** What the exercise asks **
In the entries below, find the line with "grey brick B2 level 2 -> none" and the line with "grey brick D3:E4"; give again those lines and every line between them, exactly.

** Records provided **
——————

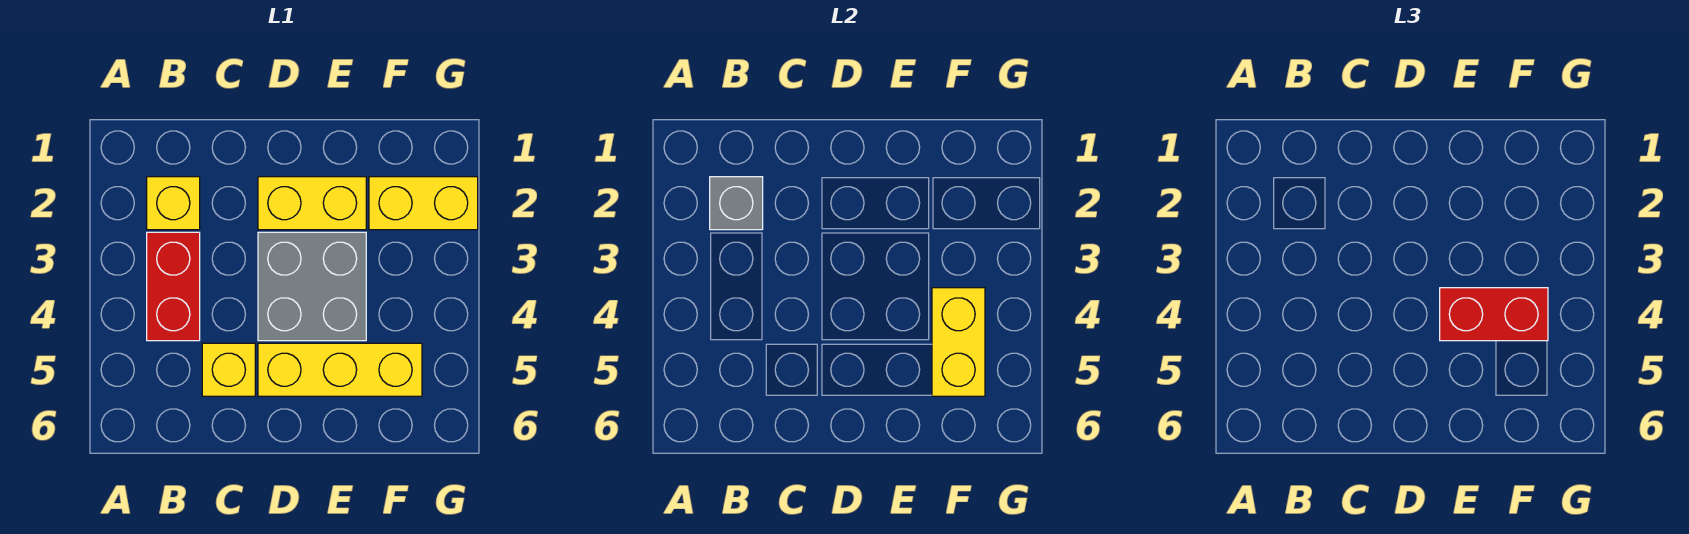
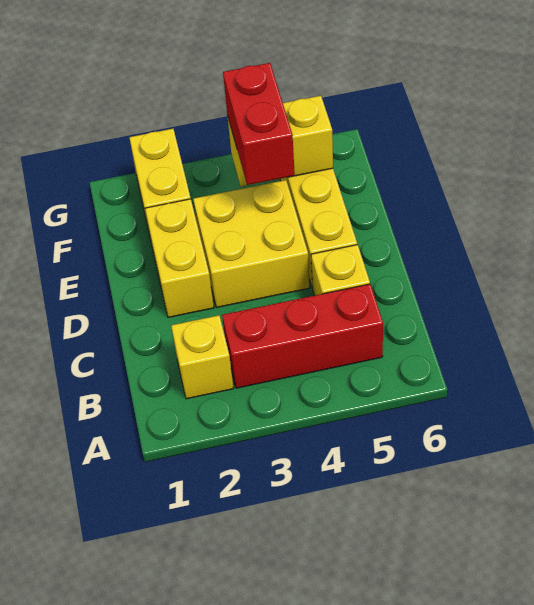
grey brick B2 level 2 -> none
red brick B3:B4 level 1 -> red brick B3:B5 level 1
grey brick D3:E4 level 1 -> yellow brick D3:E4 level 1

——————

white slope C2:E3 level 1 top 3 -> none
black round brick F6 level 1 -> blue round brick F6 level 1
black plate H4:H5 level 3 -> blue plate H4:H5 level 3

——————

** Worked solution **
grey brick B2 level 2 -> none
red brick B3:B4 level 1 -> red brick B3:B5 level 1
grey brick D3:E4 level 1 -> yellow brick D3:E4 level 1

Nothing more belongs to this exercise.